# [Requirement]
Leaving out the images, please output every entry exactly as it appears.

Object correspondence data:
_ _ _

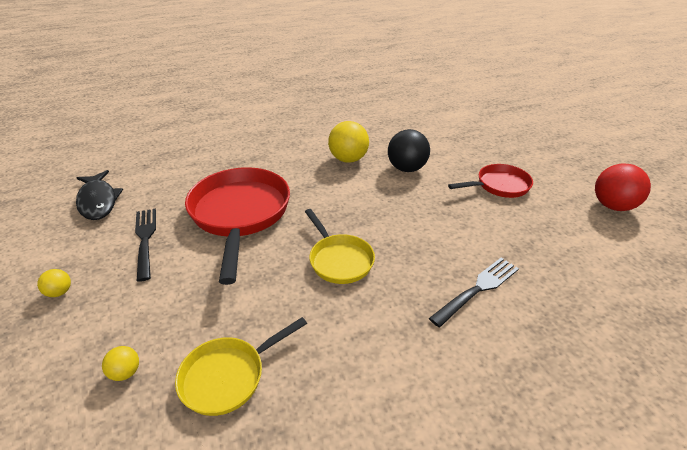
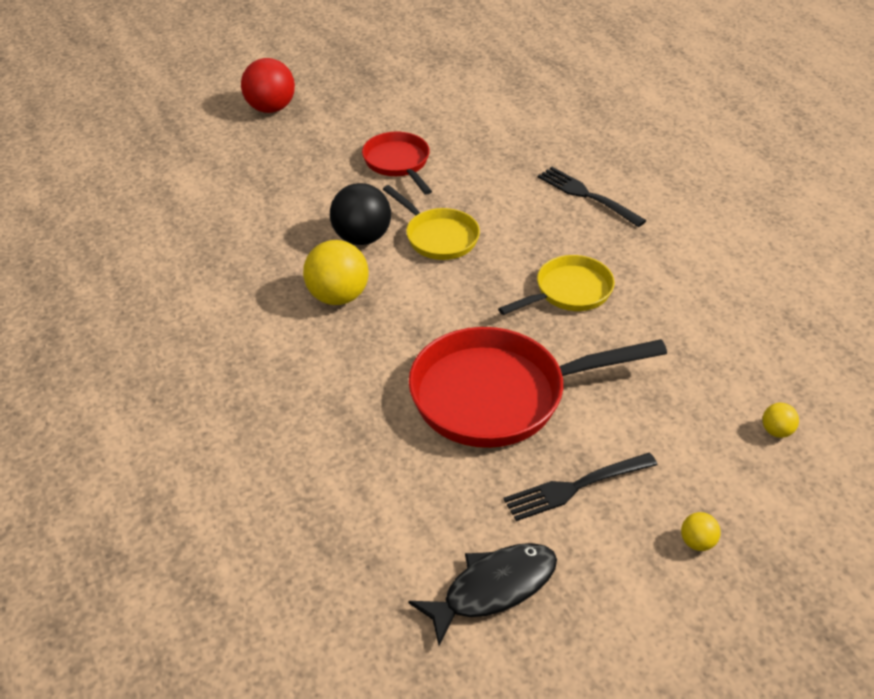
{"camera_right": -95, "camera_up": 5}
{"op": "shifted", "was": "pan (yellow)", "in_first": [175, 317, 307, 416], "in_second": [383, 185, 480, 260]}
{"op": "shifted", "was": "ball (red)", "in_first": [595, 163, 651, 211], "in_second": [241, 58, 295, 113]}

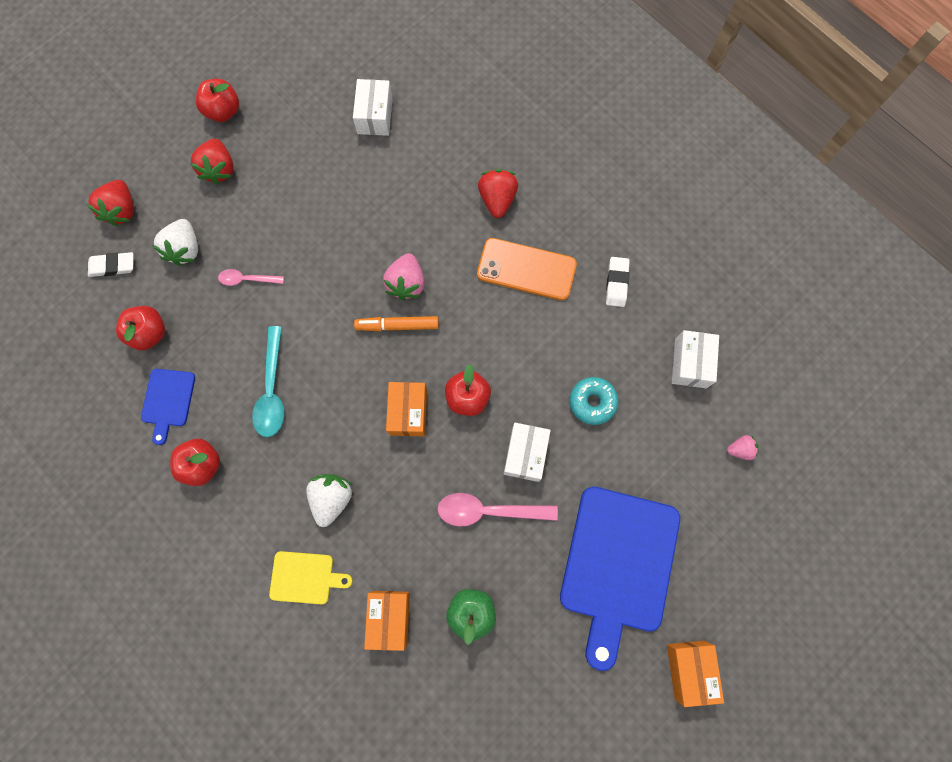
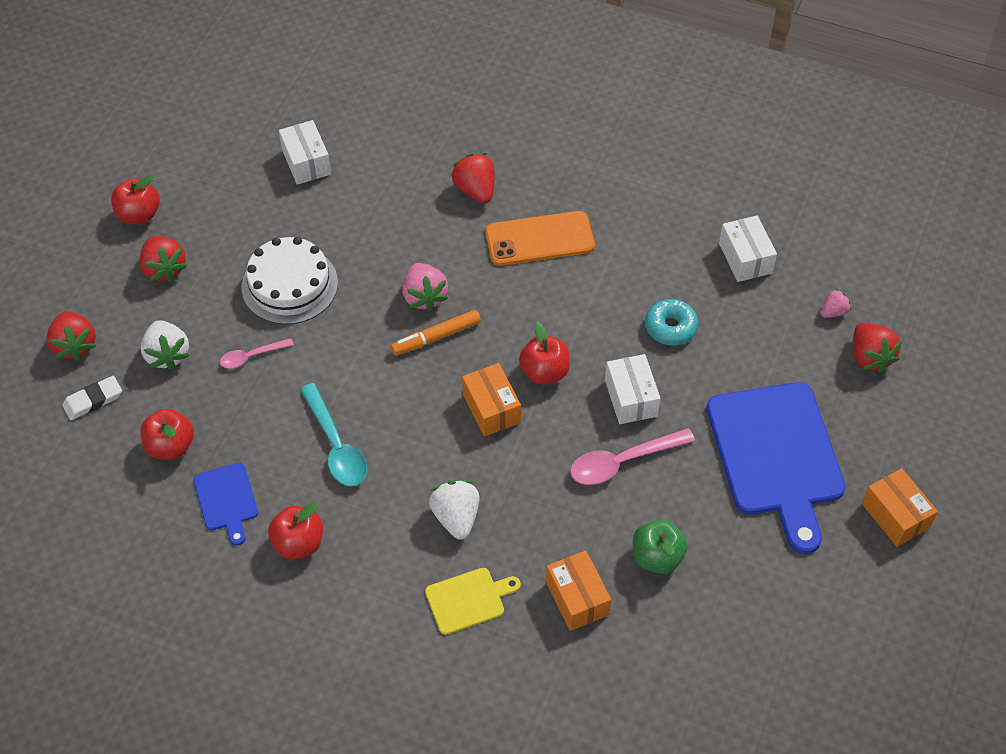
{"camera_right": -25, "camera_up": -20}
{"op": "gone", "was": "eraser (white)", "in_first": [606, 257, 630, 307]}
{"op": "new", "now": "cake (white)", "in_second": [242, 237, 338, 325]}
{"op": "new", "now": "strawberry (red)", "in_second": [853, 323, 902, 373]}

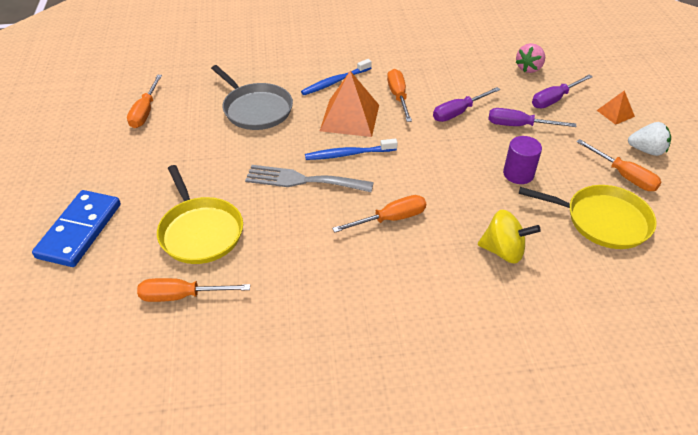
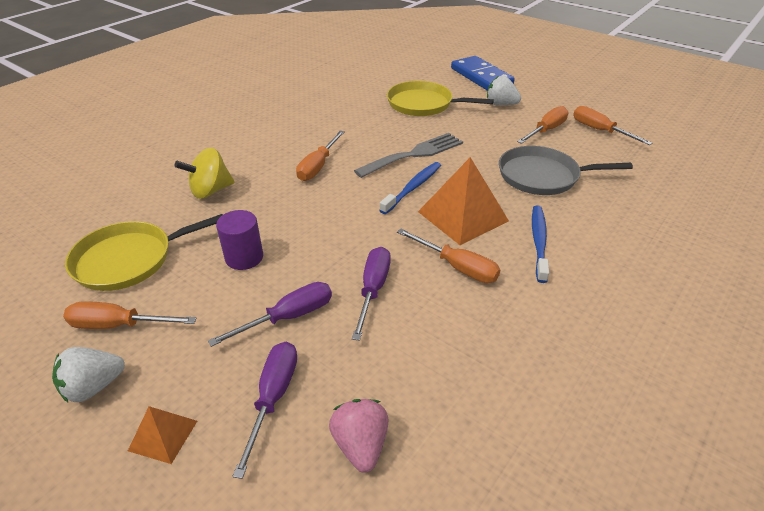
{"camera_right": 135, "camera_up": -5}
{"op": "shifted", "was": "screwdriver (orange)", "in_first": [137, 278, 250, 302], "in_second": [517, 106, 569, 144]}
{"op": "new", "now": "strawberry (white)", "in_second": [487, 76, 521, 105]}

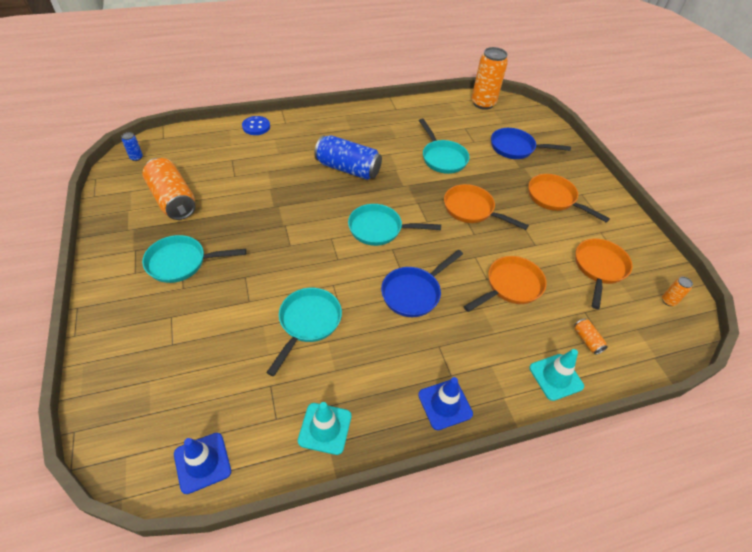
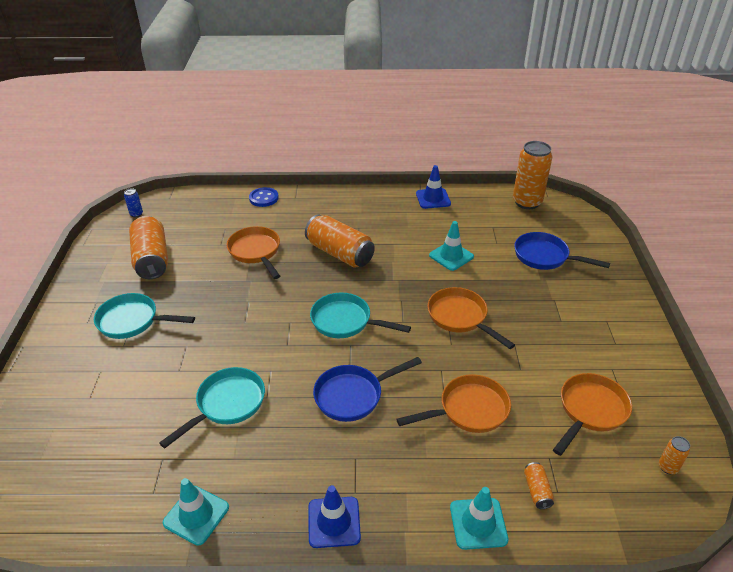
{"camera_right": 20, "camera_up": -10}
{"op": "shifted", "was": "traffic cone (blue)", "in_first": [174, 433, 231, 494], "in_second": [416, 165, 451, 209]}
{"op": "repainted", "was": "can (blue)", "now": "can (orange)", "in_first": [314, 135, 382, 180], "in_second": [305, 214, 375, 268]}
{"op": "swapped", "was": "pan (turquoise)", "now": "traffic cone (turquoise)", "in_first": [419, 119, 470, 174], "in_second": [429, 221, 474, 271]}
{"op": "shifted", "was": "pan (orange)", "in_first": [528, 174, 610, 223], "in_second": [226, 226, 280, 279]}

_ _ _

# [Reply]
{"camera_right": -95, "camera_up": 5}
{"op": "shifted", "was": "pan (yellow)", "in_first": [175, 317, 307, 416], "in_second": [383, 185, 480, 260]}
{"op": "shifted", "was": "ball (red)", "in_first": [595, 163, 651, 211], "in_second": [241, 58, 295, 113]}

{"camera_right": -25, "camera_up": -20}
{"op": "gone", "was": "eraser (white)", "in_first": [606, 257, 630, 307]}
{"op": "new", "now": "cake (white)", "in_second": [242, 237, 338, 325]}
{"op": "new", "now": "strawberry (red)", "in_second": [853, 323, 902, 373]}

{"camera_right": 135, "camera_up": -5}
{"op": "shifted", "was": "screwdriver (orange)", "in_first": [137, 278, 250, 302], "in_second": [517, 106, 569, 144]}
{"op": "new", "now": "strawberry (white)", "in_second": [487, 76, 521, 105]}

{"camera_right": 20, "camera_up": -10}
{"op": "shifted", "was": "traffic cone (blue)", "in_first": [174, 433, 231, 494], "in_second": [416, 165, 451, 209]}
{"op": "repainted", "was": "can (blue)", "now": "can (orange)", "in_first": [314, 135, 382, 180], "in_second": [305, 214, 375, 268]}
{"op": "swapped", "was": "pan (turquoise)", "now": "traffic cone (turquoise)", "in_first": [419, 119, 470, 174], "in_second": [429, 221, 474, 271]}
{"op": "shifted", "was": "pan (orange)", "in_first": [528, 174, 610, 223], "in_second": [226, 226, 280, 279]}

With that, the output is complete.